-- Records for the exercise follows --

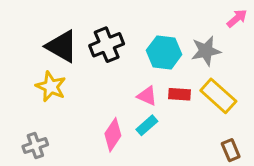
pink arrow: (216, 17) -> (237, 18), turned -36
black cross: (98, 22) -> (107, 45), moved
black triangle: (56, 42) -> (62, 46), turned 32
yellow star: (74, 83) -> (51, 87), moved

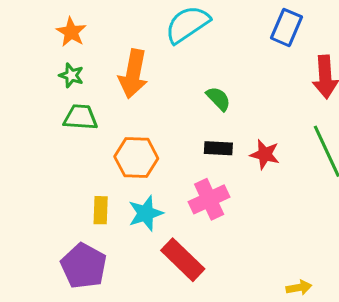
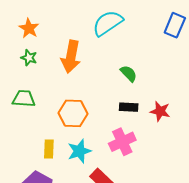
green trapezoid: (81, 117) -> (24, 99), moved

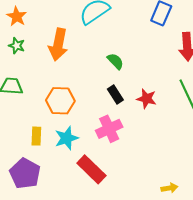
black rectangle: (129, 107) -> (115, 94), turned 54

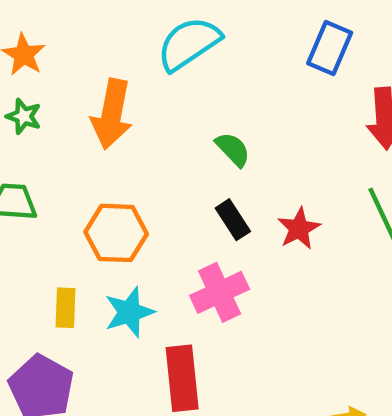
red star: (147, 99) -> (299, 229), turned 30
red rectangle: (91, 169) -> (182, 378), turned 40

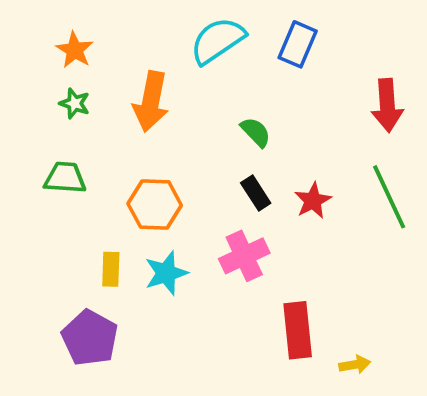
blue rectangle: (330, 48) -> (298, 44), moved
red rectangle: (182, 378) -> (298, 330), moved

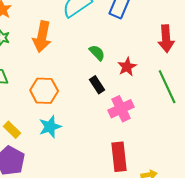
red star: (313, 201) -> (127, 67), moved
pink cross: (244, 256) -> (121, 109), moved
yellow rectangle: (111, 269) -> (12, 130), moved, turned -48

-- Records for the exercise concluded --
-- Records for the exercise follows --

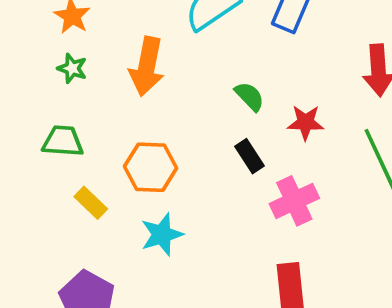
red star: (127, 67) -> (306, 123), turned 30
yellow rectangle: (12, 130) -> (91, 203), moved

-- Records for the exercise concluded --

Task objective → Collect from the data above every line that includes "rectangle".

Completed task →
black rectangle: (129, 107) -> (115, 94), turned 54
red rectangle: (91, 169) -> (182, 378), turned 40
blue rectangle: (330, 48) -> (298, 44), moved
red rectangle: (182, 378) -> (298, 330), moved
yellow rectangle: (111, 269) -> (12, 130), moved, turned -48
yellow rectangle: (12, 130) -> (91, 203), moved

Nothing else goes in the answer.